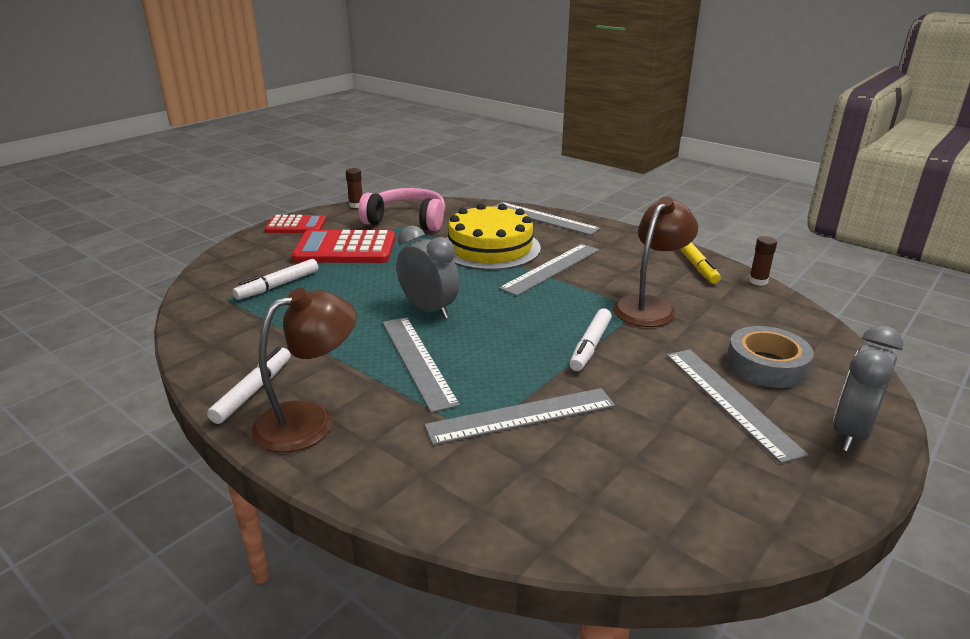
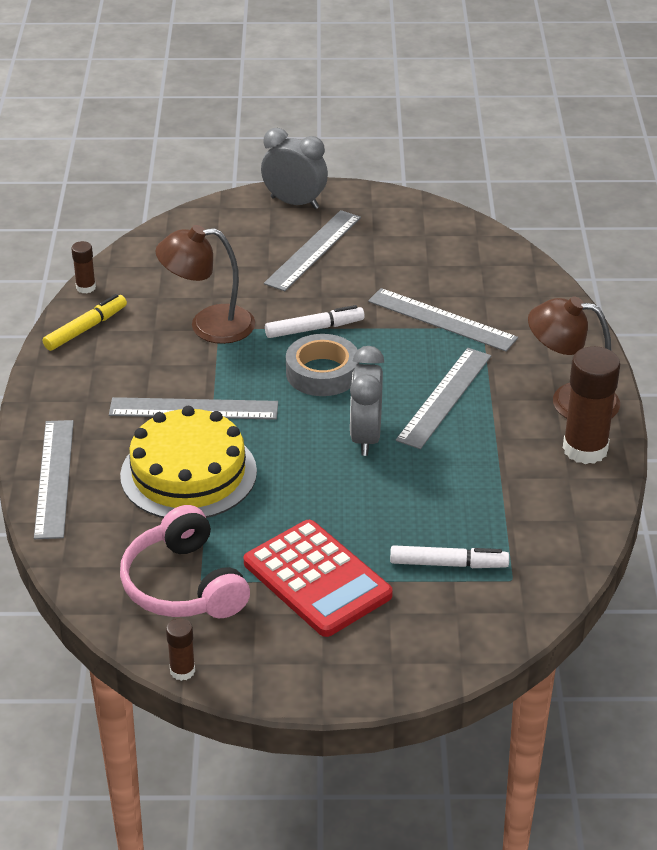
camera: 130 degrees left, 10 degrees up
(253, 391) = (585, 449): white marker -> brown glue stick
(296, 225) = (308, 675): red calculator -> none
(766, 365) = (244, 248): grey tape -> grey tape (322, 373)
(850, 433) = (294, 203): grey clock -> grey clock turned 150 degrees counterclockwise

..........

> Task objective
Would you repeat the lines from the one containing "(253, 391) = (585, 449): white" through the end of the data, exactly, with nothing before or after them?

> Solution to this exercise
(253, 391) = (585, 449): white marker -> brown glue stick
(296, 225) = (308, 675): red calculator -> none
(766, 365) = (244, 248): grey tape -> grey tape (322, 373)
(850, 433) = (294, 203): grey clock -> grey clock turned 150 degrees counterclockwise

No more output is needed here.